[WHAT TO DO] Return all of the data exactly as written, without the pictures.

Dataset records:

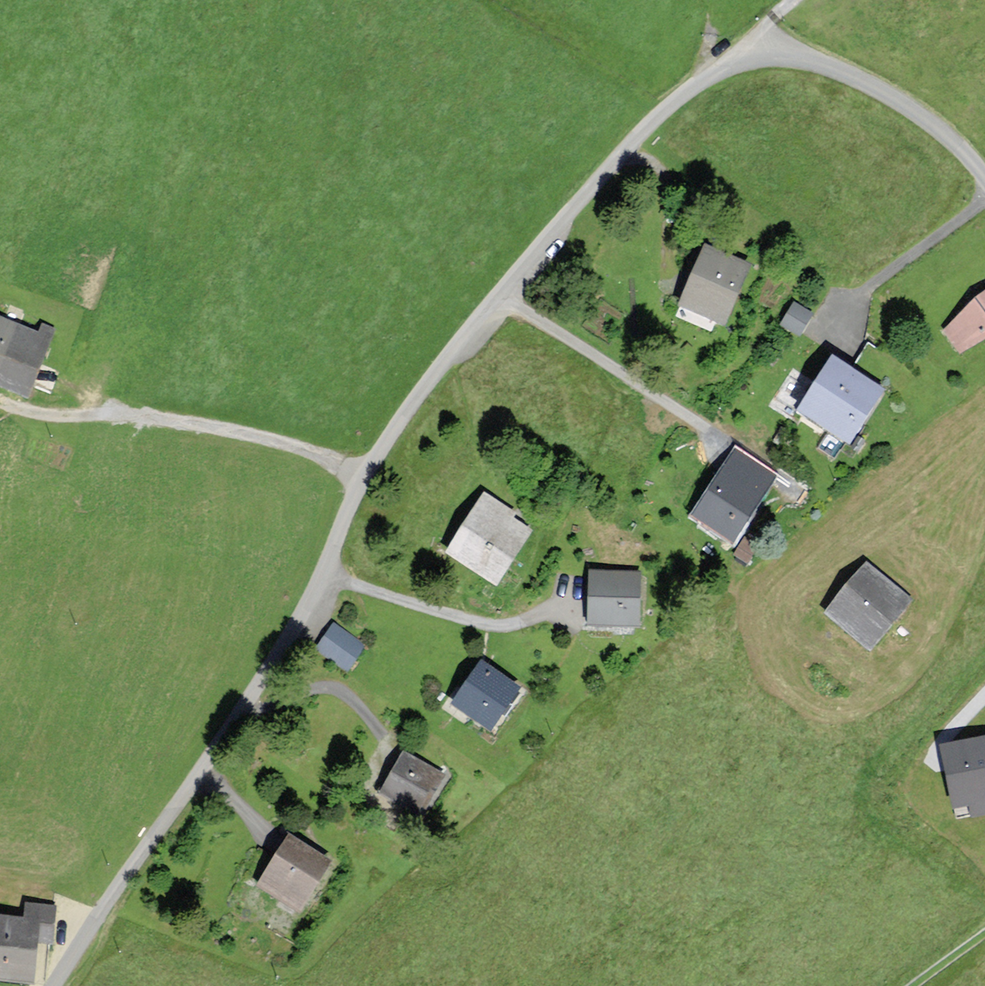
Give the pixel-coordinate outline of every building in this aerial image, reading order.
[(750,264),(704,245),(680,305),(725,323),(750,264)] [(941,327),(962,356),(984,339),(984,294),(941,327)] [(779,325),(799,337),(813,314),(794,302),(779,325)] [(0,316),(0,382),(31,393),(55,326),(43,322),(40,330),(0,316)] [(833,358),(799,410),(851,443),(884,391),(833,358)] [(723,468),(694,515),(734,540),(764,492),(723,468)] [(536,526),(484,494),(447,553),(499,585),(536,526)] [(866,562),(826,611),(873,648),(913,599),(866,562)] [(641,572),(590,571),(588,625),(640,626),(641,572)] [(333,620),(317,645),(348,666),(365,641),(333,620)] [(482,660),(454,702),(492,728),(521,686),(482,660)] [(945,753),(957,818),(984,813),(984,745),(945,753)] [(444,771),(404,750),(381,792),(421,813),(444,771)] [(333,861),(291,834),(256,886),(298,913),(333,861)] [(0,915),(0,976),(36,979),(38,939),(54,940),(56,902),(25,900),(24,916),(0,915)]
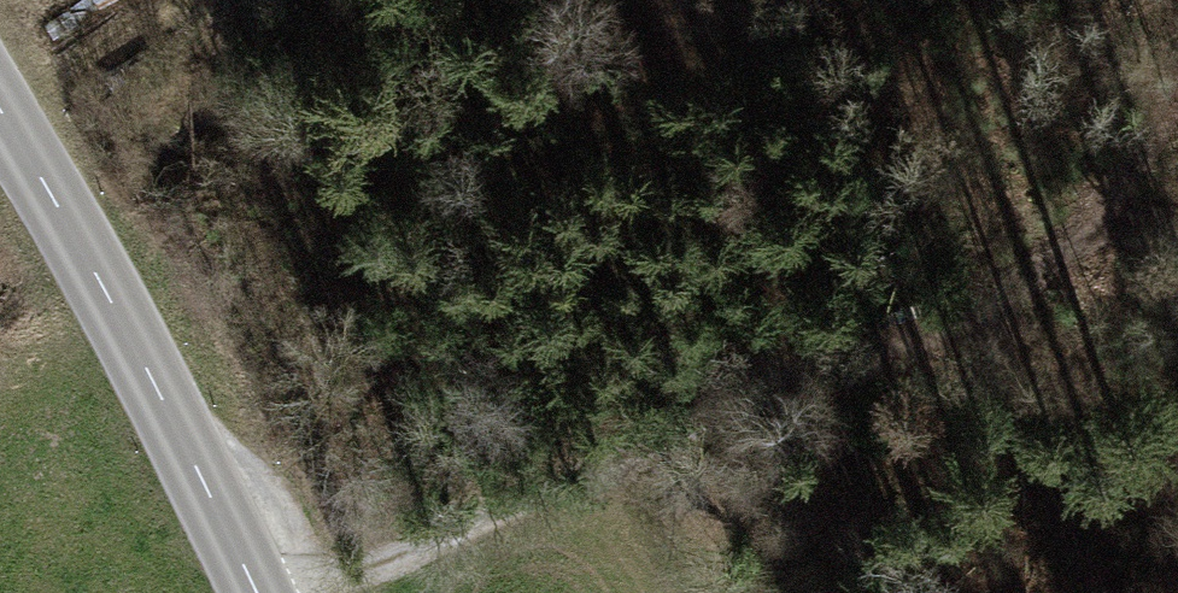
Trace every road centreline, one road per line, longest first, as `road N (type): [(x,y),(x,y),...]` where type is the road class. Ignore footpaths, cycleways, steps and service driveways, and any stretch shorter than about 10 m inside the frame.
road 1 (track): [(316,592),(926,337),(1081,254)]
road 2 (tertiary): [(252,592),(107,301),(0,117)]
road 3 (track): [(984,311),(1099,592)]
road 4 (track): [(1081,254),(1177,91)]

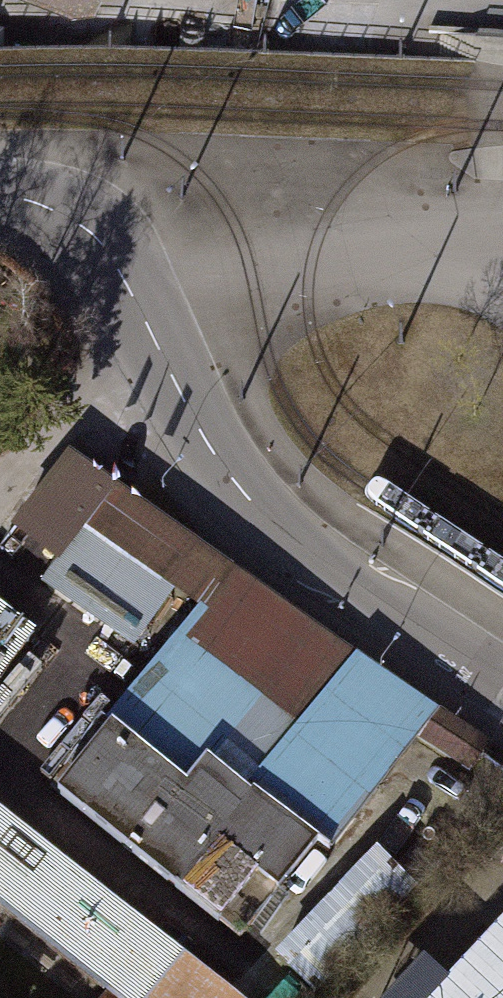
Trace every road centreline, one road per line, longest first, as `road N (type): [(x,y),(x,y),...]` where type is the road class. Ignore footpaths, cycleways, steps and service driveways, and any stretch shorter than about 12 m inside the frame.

[SOLUTION]
Give the pixel-coordinate outline of every building in this aerial image, reading order.
[(750,264),(704,245),(680,305),(725,323),(750,264)] [(941,327),(962,356),(984,339),(984,294),(941,327)] [(779,325),(799,337),(813,314),(794,302),(779,325)] [(0,316),(0,382),(31,393),(55,326),(43,322),(40,330),(0,316)] [(833,358),(799,410),(851,443),(884,391),(833,358)] [(723,468),(694,515),(734,540),(764,492),(723,468)] [(536,526),(484,494),(447,553),(499,585),(536,526)] [(866,562),(826,611),(873,648),(913,599),(866,562)] [(641,572),(590,571),(588,625),(640,626),(641,572)] [(333,620),(317,645),(348,666),(365,641),(333,620)] [(482,660),(454,702),(492,728),(521,686),(482,660)] [(945,753),(957,818),(984,813),(984,745),(945,753)] [(444,771),(404,750),(381,792),(421,813),(444,771)] [(333,861),(291,834),(256,886),(298,913),(333,861)] [(0,915),(0,976),(36,979),(38,939),(54,940),(56,902),(25,900),(24,916),(0,915)]
Trace every road centreline, one road per line, longest first, as `road N (type): [(x,y),(x,y),...]` where type is the road class. Ignore footpaths, cycleways, steps and service driveways, and any stretch shorter than about 10 m inside the frame.
road 1 (track): [(316,592),(926,337),(1081,254)]
road 2 (tertiary): [(252,592),(107,301),(0,117)]
road 3 (track): [(984,311),(1099,592)]
road 4 (track): [(1081,254),(1177,91)]

Trace every road centreline, one road per line, longest first, as `road N (type): [(x,y),(x,y),...]` where type is the road class. Ignore footpaths, cycleways, steps and service driveways, and any stretch shorter than about 12 m inside the frame.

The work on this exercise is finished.